_Work task_:
Needed from the data below: every line from the one with "P1 pin 1: none -> GND" up to and including the one with "U4 pin OUT: W7 -> W19", repeated exactly and with nothing else.

_Entries shown_:
####################

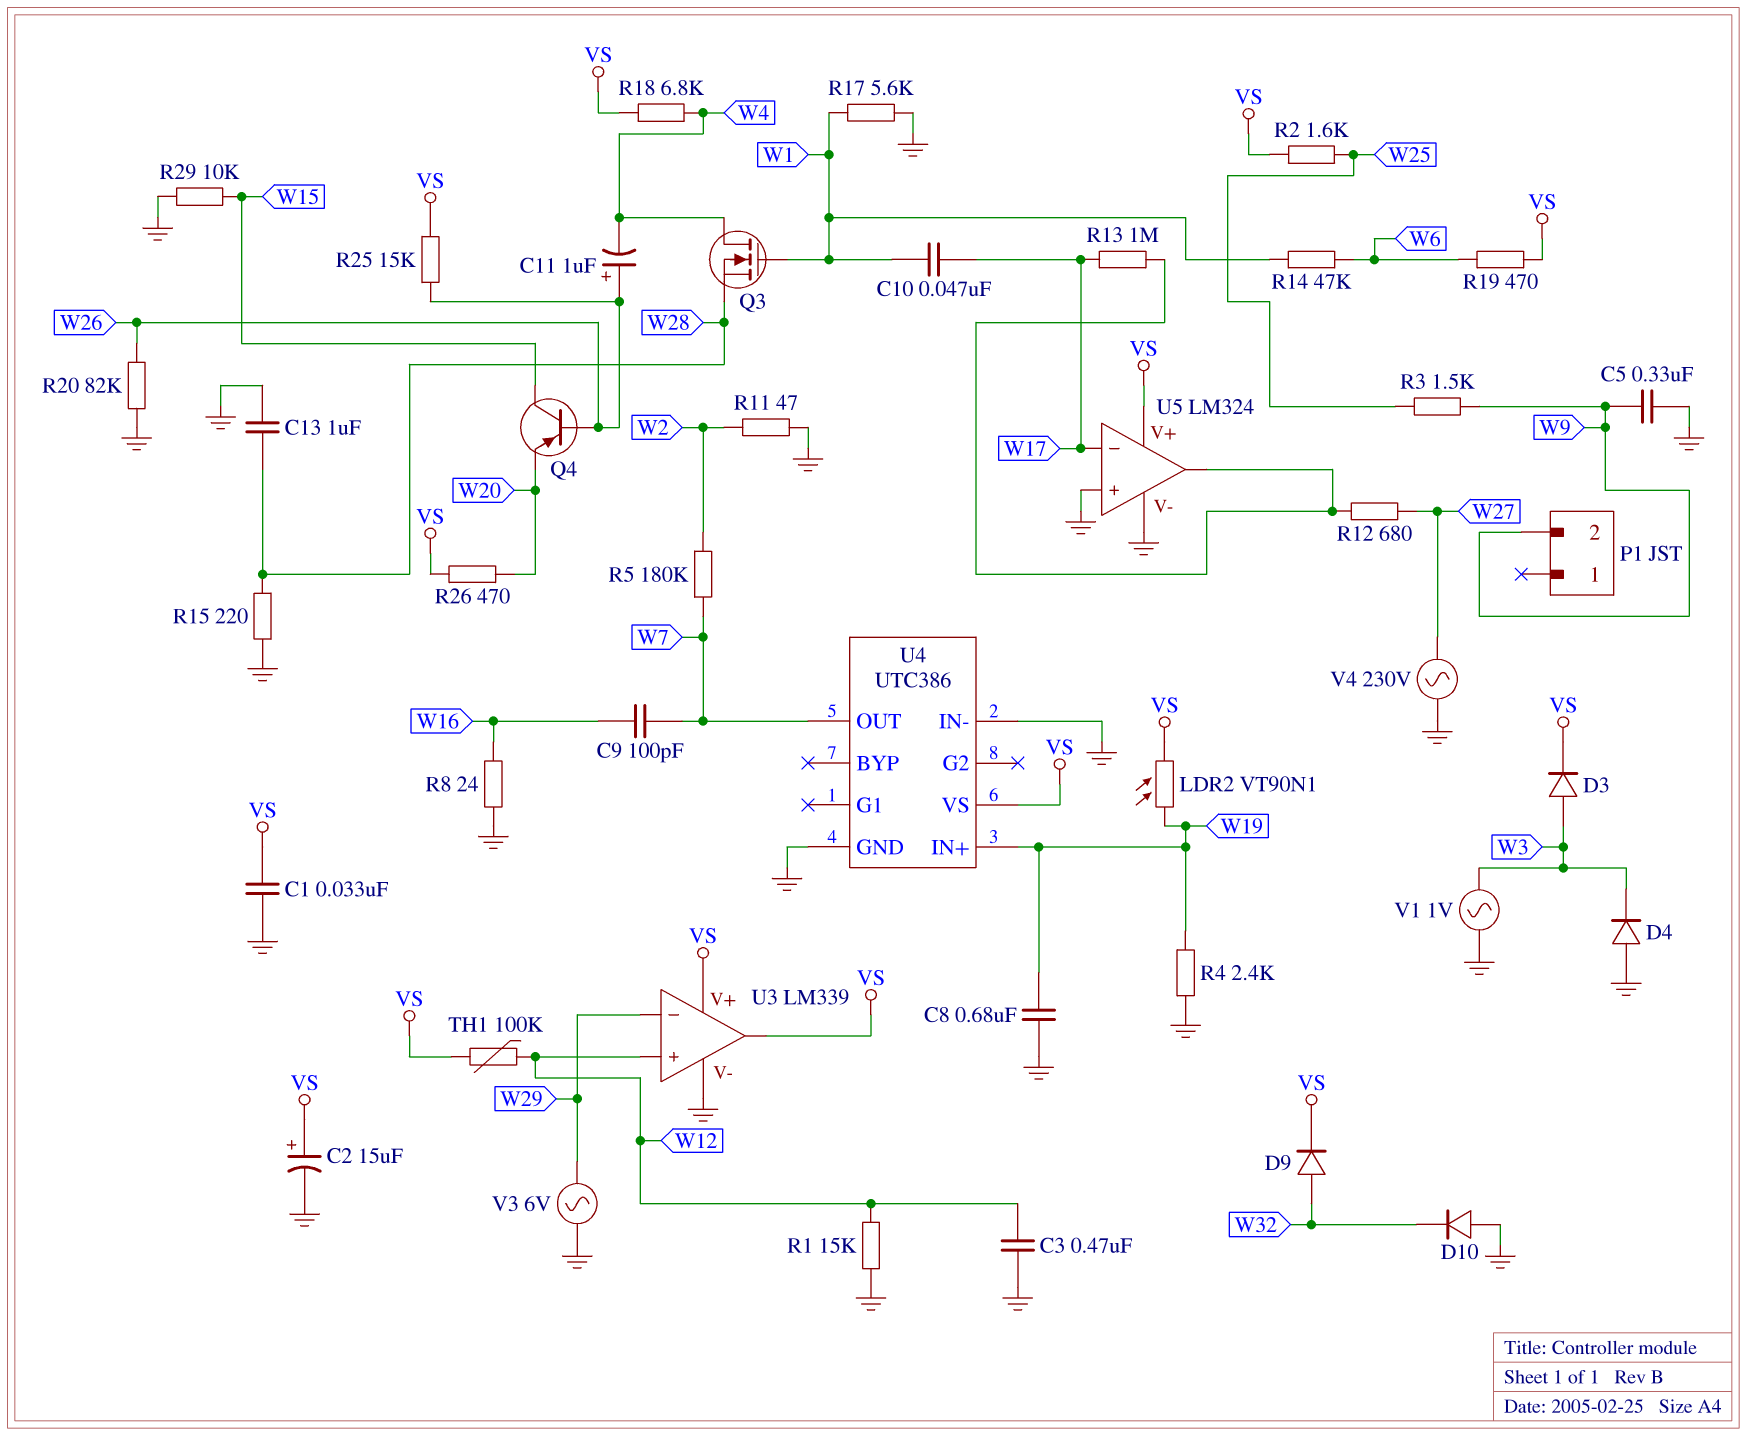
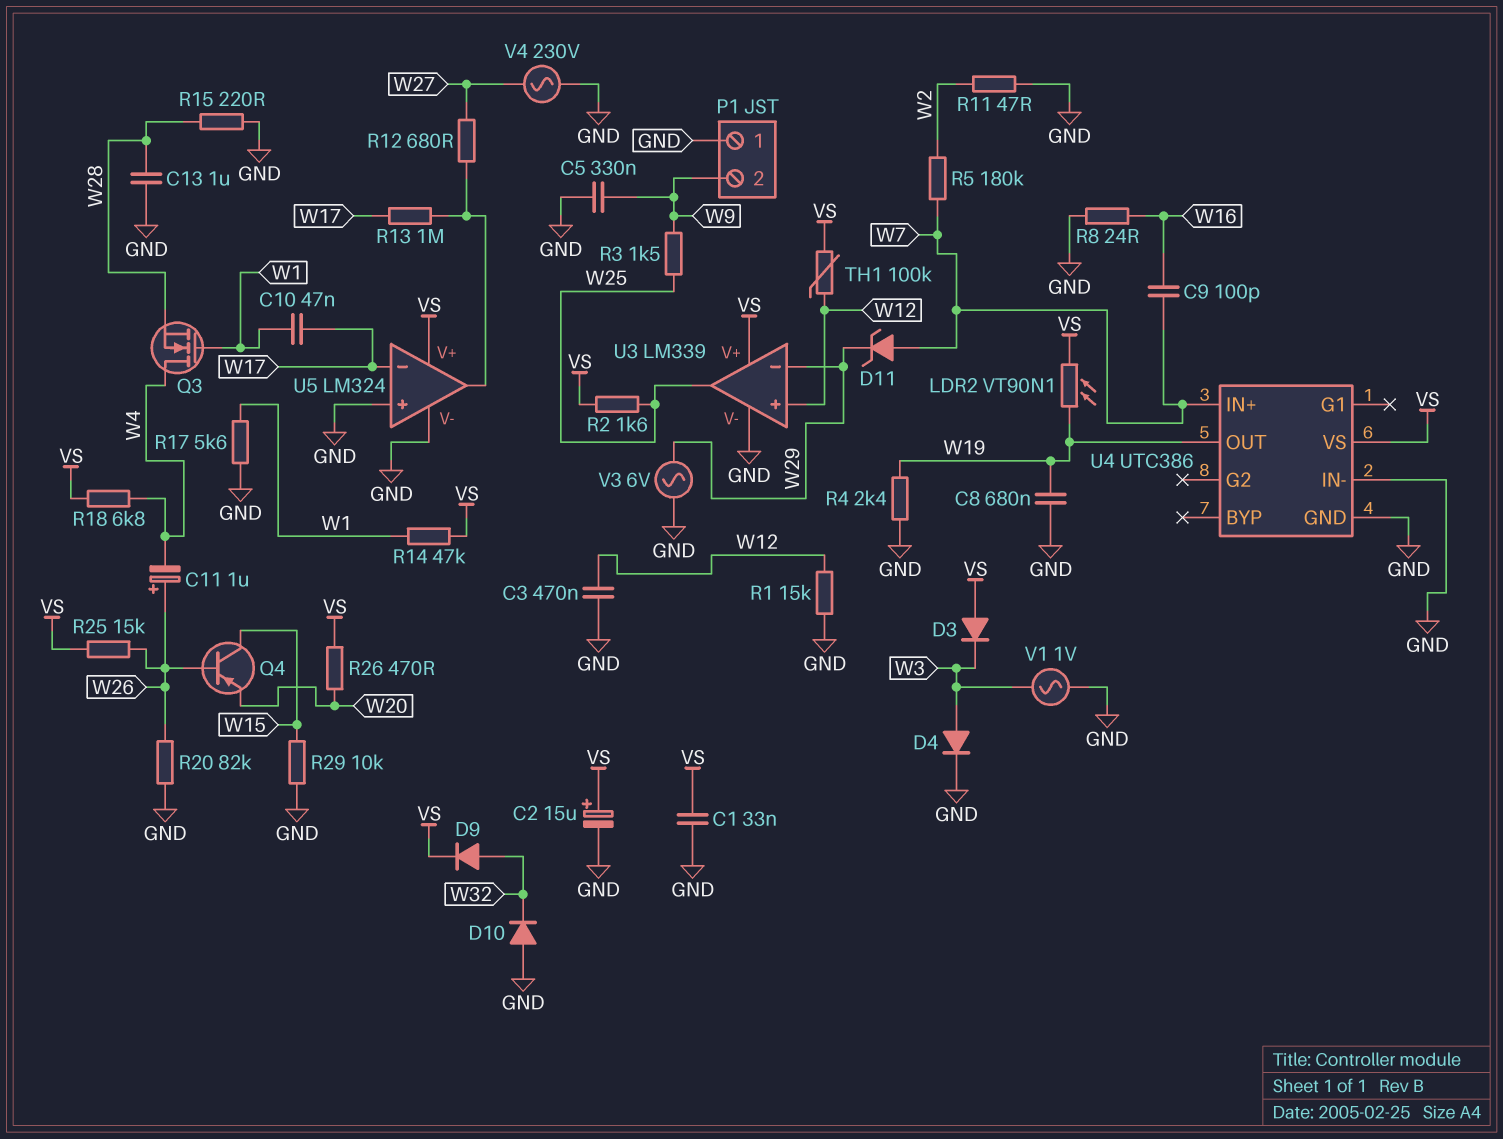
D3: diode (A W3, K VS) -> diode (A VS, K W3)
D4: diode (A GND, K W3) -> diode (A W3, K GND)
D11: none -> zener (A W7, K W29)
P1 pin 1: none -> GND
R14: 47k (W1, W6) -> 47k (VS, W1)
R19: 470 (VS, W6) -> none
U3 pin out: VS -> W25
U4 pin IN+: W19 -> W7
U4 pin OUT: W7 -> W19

####################

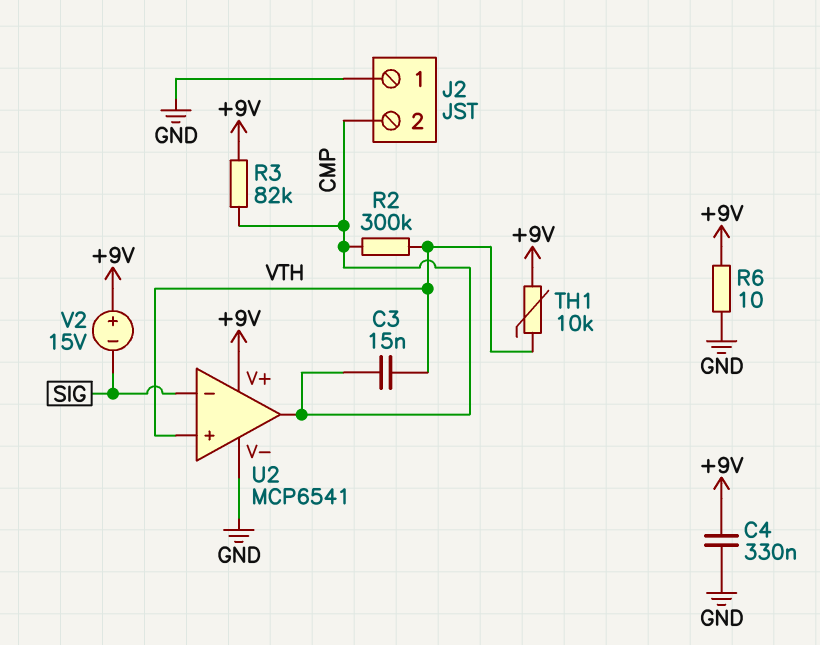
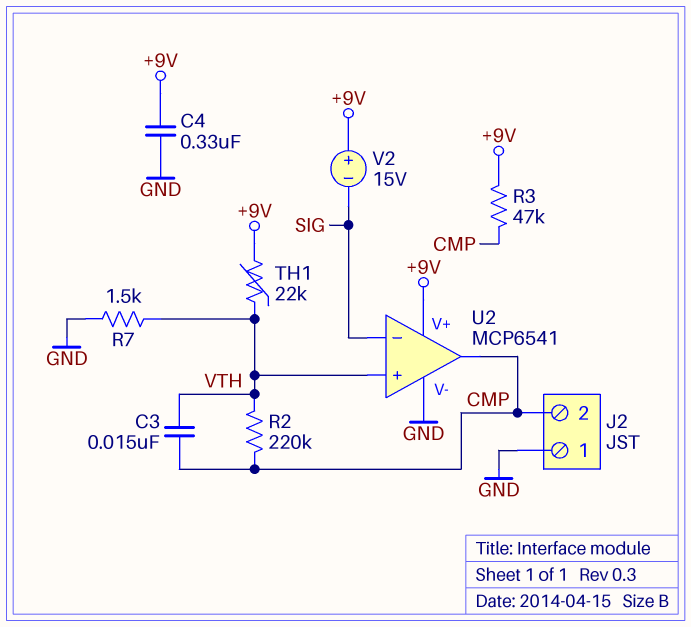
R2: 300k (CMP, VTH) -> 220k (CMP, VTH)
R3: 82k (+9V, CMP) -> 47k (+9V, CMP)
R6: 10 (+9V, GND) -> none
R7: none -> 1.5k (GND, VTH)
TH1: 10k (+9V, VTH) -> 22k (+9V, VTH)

####################

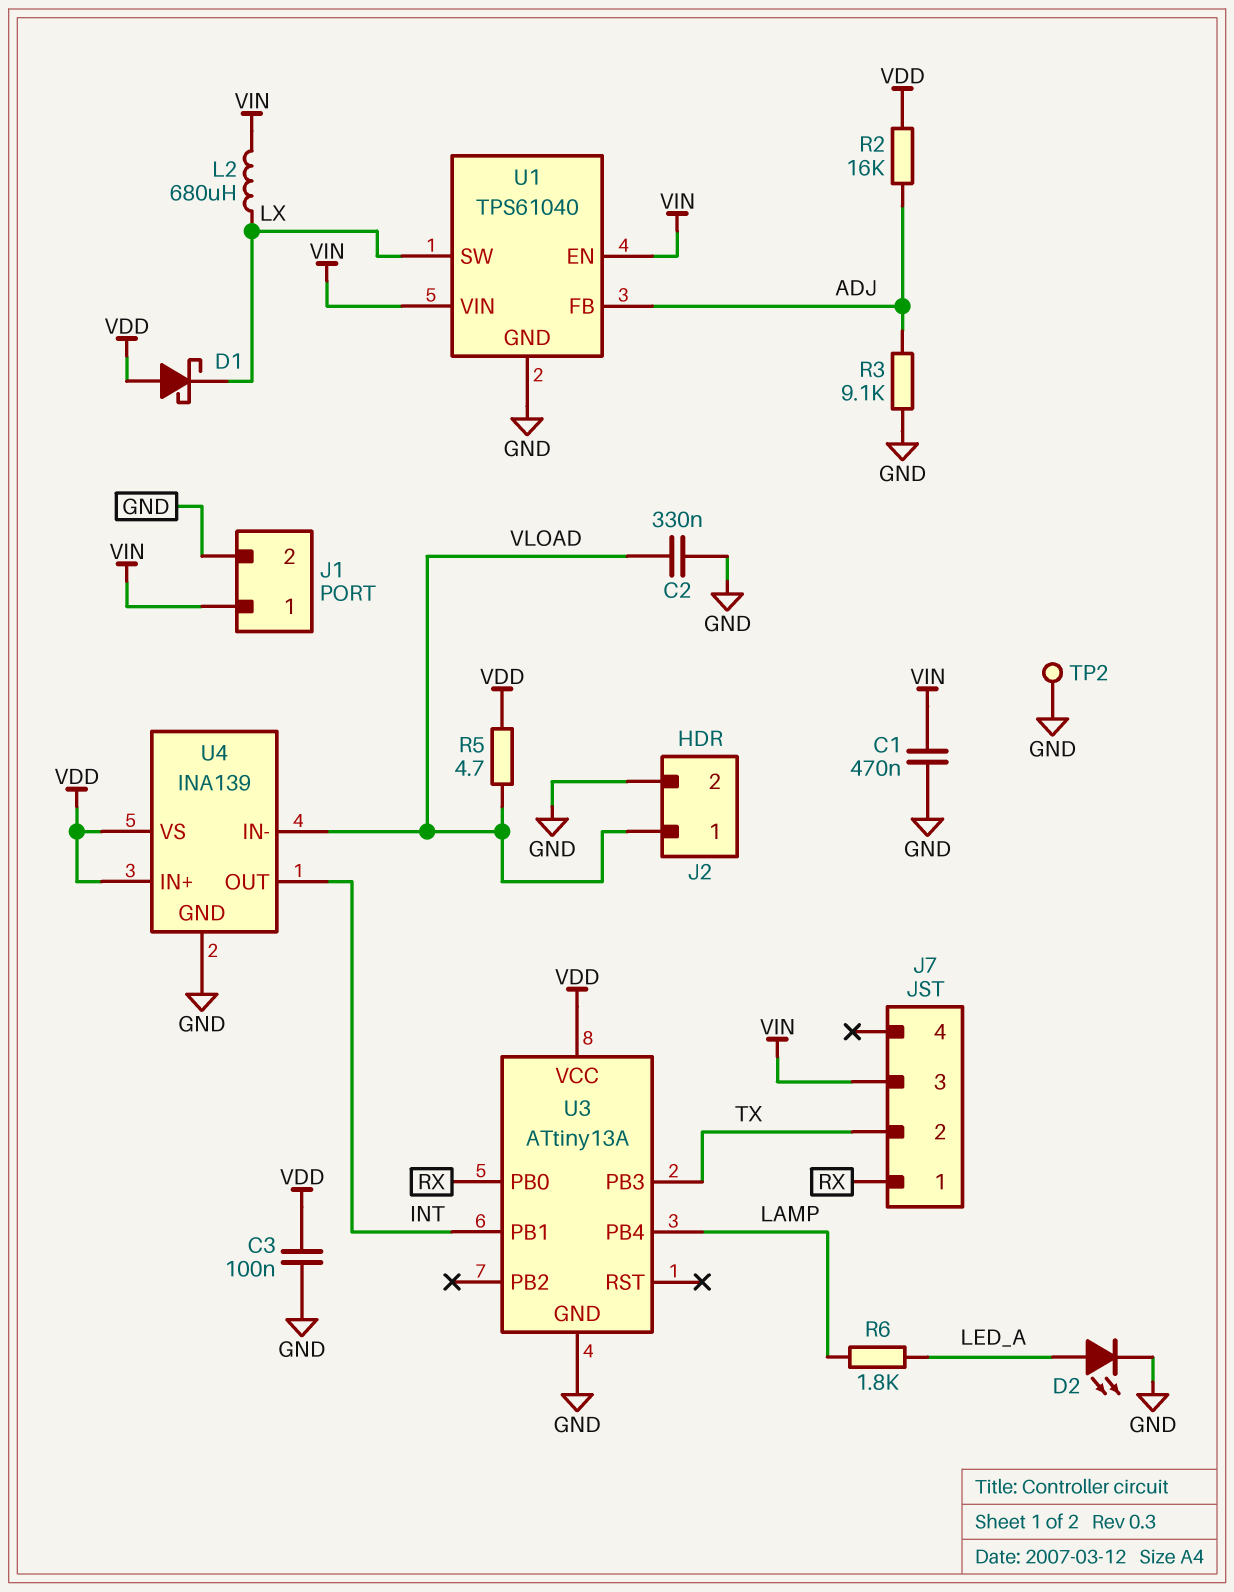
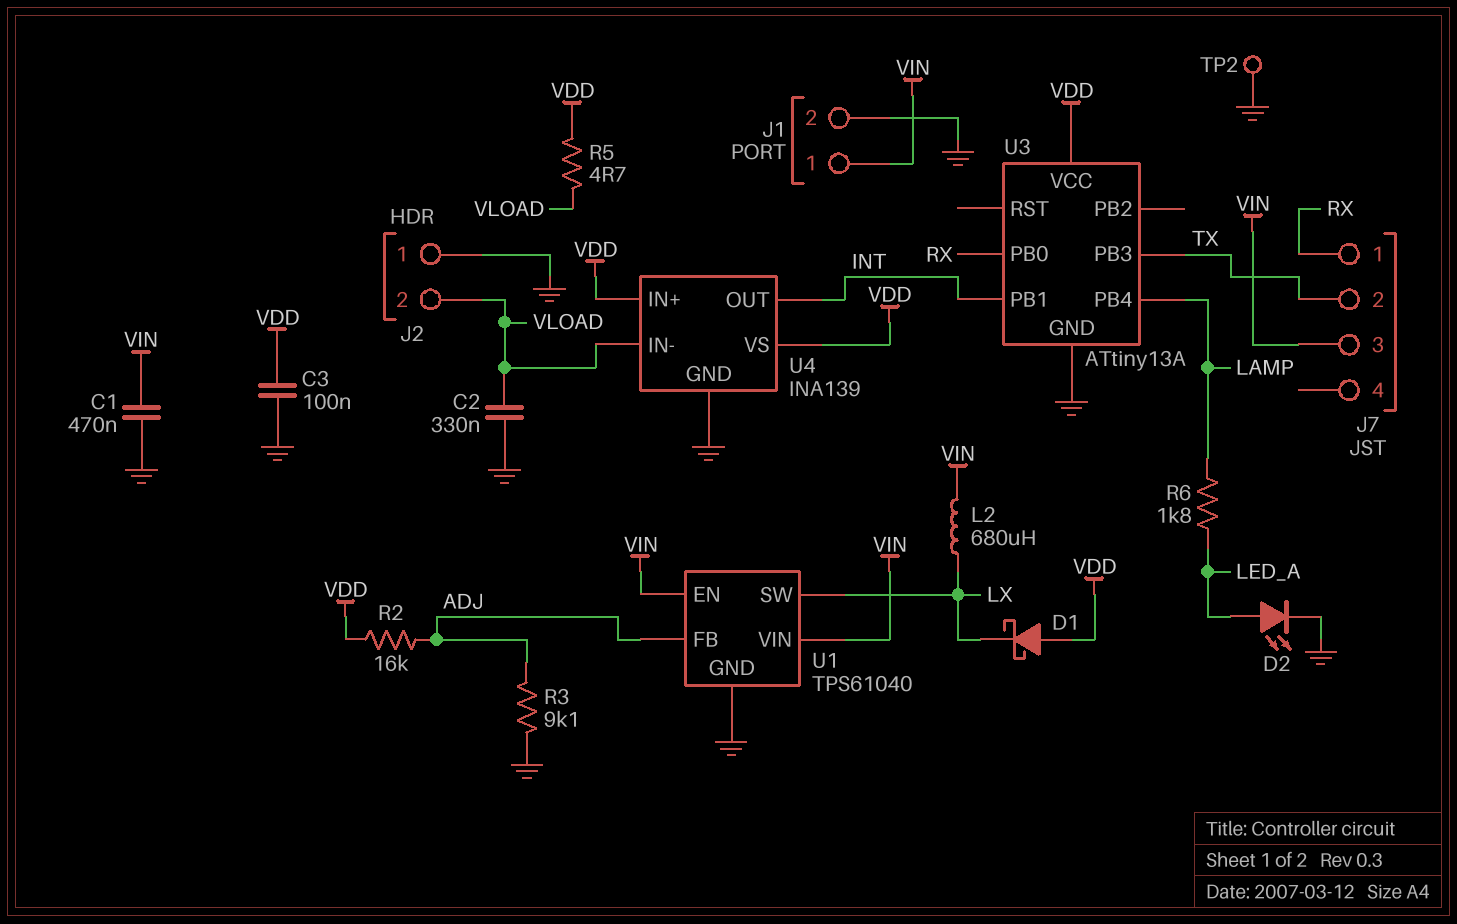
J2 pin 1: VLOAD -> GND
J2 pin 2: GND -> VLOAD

####################

_Expected output_:
P1 pin 1: none -> GND
R14: 47k (W1, W6) -> 47k (VS, W1)
R19: 470 (VS, W6) -> none
U3 pin out: VS -> W25
U4 pin IN+: W19 -> W7
U4 pin OUT: W7 -> W19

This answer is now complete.